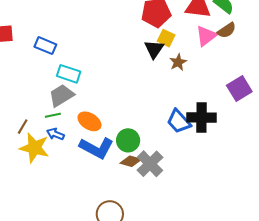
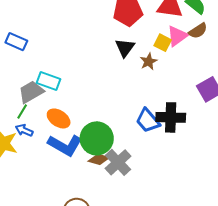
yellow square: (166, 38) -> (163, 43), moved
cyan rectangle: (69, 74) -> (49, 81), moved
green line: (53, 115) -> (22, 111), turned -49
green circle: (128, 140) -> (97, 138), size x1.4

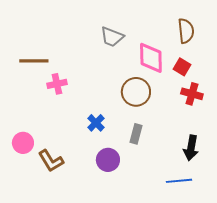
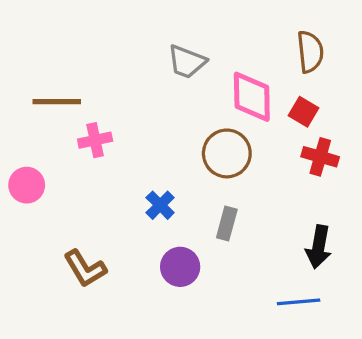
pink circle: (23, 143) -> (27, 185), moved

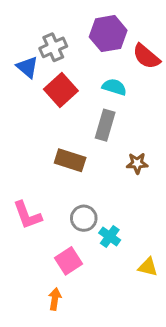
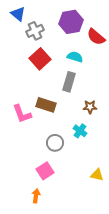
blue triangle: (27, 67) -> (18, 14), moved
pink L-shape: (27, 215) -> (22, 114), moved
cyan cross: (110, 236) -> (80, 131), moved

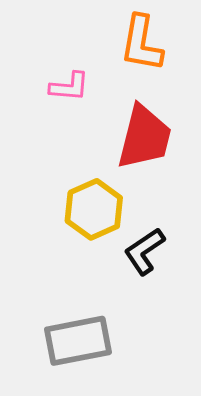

┄┄┄┄┄┄

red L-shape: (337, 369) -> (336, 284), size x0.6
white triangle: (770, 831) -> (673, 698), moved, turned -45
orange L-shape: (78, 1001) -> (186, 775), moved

┄┄┄┄┄┄

AIM OF THE TASK: Quote word for word only the lines above from the one containing "pink circle: (23, 143) -> (27, 185), moved" through the one containing "cyan cross: (110, 236) -> (80, 131), moved". Pictures stay out of your copy.

SOLUTION TO THE PROBLEM:
pink circle: (23, 143) -> (27, 185), moved

blue triangle: (27, 67) -> (18, 14), moved
pink L-shape: (27, 215) -> (22, 114), moved
cyan cross: (110, 236) -> (80, 131), moved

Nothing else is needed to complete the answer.